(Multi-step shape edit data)
++++++
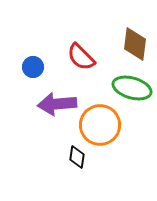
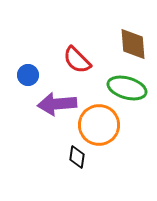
brown diamond: moved 2 px left; rotated 12 degrees counterclockwise
red semicircle: moved 4 px left, 3 px down
blue circle: moved 5 px left, 8 px down
green ellipse: moved 5 px left
orange circle: moved 1 px left
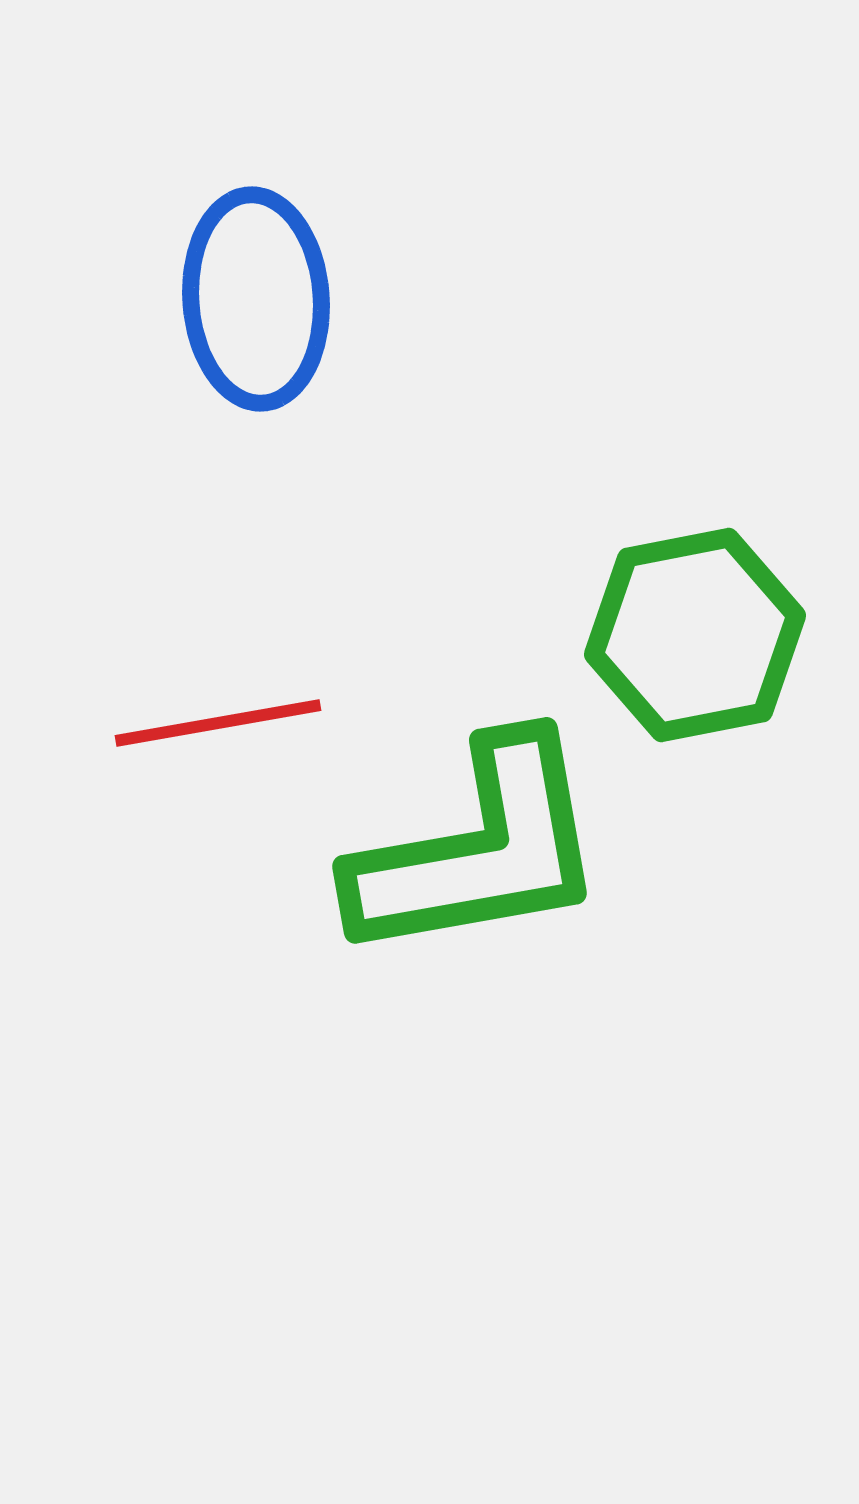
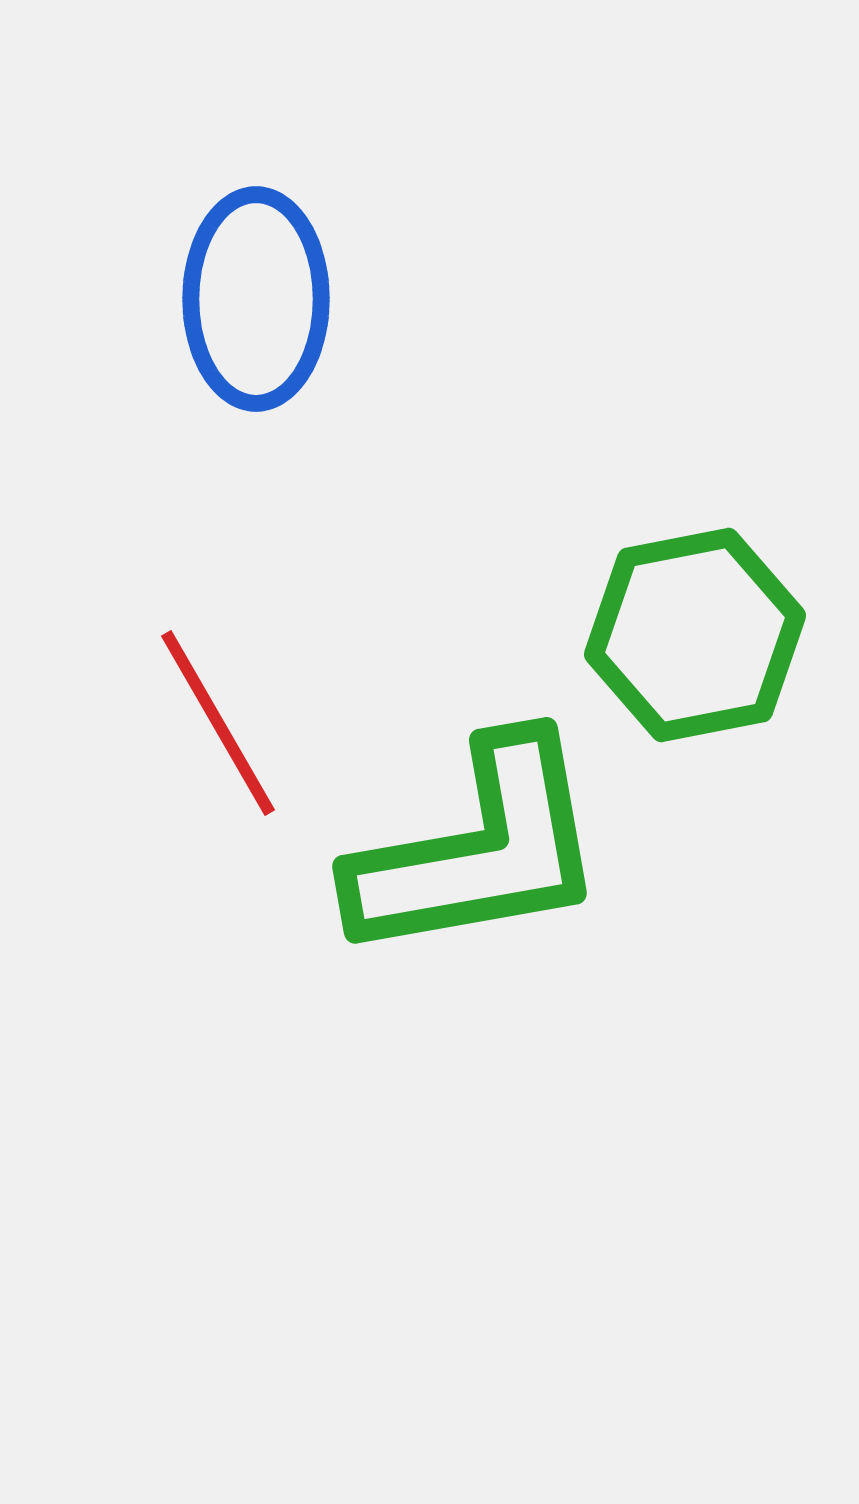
blue ellipse: rotated 4 degrees clockwise
red line: rotated 70 degrees clockwise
++++++
- _WHAT YOU HAVE TO DO_
Before copying the data, remove the pictures. Then repeat the rest exactly.

- _RESPONSE FOR THIS EXERCISE_
brown diamond: moved 2 px left; rotated 12 degrees counterclockwise
red semicircle: moved 4 px left, 3 px down
blue circle: moved 5 px left, 8 px down
green ellipse: moved 5 px left
orange circle: moved 1 px left
blue ellipse: rotated 4 degrees clockwise
red line: rotated 70 degrees clockwise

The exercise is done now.